[Before-and-after change records]
---------------

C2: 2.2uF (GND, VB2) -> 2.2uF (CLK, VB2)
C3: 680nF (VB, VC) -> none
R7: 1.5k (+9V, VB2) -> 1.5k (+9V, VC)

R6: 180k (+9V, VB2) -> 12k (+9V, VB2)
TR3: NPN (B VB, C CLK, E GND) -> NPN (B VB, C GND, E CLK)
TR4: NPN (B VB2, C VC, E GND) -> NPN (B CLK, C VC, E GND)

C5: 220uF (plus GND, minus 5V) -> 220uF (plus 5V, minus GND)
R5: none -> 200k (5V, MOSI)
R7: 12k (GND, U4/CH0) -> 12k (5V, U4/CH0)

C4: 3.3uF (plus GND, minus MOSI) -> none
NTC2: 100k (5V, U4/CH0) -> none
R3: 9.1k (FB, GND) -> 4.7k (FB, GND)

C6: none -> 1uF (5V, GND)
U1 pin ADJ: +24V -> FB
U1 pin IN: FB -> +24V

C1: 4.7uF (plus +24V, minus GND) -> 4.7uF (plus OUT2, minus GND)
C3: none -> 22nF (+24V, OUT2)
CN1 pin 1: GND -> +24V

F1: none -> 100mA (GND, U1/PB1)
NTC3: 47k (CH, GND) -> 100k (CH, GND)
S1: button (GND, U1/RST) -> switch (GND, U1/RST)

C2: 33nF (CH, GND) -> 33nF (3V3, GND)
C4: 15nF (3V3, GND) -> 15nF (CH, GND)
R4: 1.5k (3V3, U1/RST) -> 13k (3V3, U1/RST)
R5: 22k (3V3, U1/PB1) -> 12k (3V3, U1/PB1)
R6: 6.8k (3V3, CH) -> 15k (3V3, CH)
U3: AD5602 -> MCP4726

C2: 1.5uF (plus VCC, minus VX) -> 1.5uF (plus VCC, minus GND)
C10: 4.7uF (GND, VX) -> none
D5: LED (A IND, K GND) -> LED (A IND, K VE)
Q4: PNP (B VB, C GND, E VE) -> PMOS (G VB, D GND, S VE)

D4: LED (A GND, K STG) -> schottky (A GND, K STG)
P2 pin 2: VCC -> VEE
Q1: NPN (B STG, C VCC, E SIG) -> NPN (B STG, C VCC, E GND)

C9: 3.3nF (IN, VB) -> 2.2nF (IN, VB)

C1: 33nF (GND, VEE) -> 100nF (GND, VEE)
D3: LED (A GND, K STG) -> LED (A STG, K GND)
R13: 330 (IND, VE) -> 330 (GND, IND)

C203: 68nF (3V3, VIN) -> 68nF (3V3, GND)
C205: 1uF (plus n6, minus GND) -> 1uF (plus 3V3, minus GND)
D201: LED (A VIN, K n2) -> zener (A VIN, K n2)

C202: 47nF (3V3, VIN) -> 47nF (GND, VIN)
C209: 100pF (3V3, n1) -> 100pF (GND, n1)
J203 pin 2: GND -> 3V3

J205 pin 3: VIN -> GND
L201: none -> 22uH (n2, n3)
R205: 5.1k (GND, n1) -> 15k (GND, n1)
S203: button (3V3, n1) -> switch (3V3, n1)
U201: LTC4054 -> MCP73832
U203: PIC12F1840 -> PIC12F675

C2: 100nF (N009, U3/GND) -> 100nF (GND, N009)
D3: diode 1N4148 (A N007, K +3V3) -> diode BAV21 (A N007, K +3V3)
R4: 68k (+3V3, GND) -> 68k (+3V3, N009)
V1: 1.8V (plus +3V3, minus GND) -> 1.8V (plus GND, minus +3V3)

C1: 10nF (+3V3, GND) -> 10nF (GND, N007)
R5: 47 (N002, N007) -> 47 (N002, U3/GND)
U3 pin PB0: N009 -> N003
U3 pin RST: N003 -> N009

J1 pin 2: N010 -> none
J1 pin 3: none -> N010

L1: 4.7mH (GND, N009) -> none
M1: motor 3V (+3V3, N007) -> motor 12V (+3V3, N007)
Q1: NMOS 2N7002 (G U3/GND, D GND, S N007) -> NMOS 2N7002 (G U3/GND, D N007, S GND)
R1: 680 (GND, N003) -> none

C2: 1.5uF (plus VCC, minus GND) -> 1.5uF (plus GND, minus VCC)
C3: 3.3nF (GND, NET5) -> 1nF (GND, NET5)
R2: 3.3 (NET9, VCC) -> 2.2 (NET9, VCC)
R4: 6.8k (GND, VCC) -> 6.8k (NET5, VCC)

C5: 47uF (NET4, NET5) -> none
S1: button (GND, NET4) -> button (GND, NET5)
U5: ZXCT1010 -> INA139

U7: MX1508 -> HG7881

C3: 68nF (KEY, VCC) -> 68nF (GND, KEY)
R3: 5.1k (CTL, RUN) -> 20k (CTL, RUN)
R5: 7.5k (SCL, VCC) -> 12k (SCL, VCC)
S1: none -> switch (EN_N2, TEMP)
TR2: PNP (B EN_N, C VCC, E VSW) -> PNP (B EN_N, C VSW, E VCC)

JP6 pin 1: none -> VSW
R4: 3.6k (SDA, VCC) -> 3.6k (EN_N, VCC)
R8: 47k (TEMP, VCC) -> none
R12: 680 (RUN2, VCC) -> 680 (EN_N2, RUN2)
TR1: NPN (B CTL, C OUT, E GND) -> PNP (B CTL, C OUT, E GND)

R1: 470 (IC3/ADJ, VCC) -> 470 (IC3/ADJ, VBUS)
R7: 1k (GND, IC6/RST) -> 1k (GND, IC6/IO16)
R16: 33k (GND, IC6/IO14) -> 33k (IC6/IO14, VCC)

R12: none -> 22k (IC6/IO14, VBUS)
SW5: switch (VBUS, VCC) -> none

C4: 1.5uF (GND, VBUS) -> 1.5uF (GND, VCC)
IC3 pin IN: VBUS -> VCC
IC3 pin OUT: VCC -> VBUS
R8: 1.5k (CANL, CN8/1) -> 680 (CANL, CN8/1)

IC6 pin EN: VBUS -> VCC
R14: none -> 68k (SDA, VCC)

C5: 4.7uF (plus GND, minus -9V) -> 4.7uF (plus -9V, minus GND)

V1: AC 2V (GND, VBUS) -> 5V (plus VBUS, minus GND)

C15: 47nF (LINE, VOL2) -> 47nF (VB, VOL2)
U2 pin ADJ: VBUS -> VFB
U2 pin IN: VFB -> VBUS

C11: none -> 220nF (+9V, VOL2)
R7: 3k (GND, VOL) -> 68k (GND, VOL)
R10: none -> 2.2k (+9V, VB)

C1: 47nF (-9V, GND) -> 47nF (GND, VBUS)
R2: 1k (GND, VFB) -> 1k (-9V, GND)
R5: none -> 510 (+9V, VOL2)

---------------

[Exercise description]
An exact copy of the lines above between the line holding "S1: button (GND, NET4) -> button (GND, NET5)" and the line holding "R7: 1k (GND, IC6/RST) -> 1k (GND, IC6/IO16)", inclusive, is the whole answer.

[Response to the task]
S1: button (GND, NET4) -> button (GND, NET5)
U5: ZXCT1010 -> INA139

U7: MX1508 -> HG7881

C3: 68nF (KEY, VCC) -> 68nF (GND, KEY)
R3: 5.1k (CTL, RUN) -> 20k (CTL, RUN)
R5: 7.5k (SCL, VCC) -> 12k (SCL, VCC)
S1: none -> switch (EN_N2, TEMP)
TR2: PNP (B EN_N, C VCC, E VSW) -> PNP (B EN_N, C VSW, E VCC)

JP6 pin 1: none -> VSW
R4: 3.6k (SDA, VCC) -> 3.6k (EN_N, VCC)
R8: 47k (TEMP, VCC) -> none
R12: 680 (RUN2, VCC) -> 680 (EN_N2, RUN2)
TR1: NPN (B CTL, C OUT, E GND) -> PNP (B CTL, C OUT, E GND)

R1: 470 (IC3/ADJ, VCC) -> 470 (IC3/ADJ, VBUS)
R7: 1k (GND, IC6/RST) -> 1k (GND, IC6/IO16)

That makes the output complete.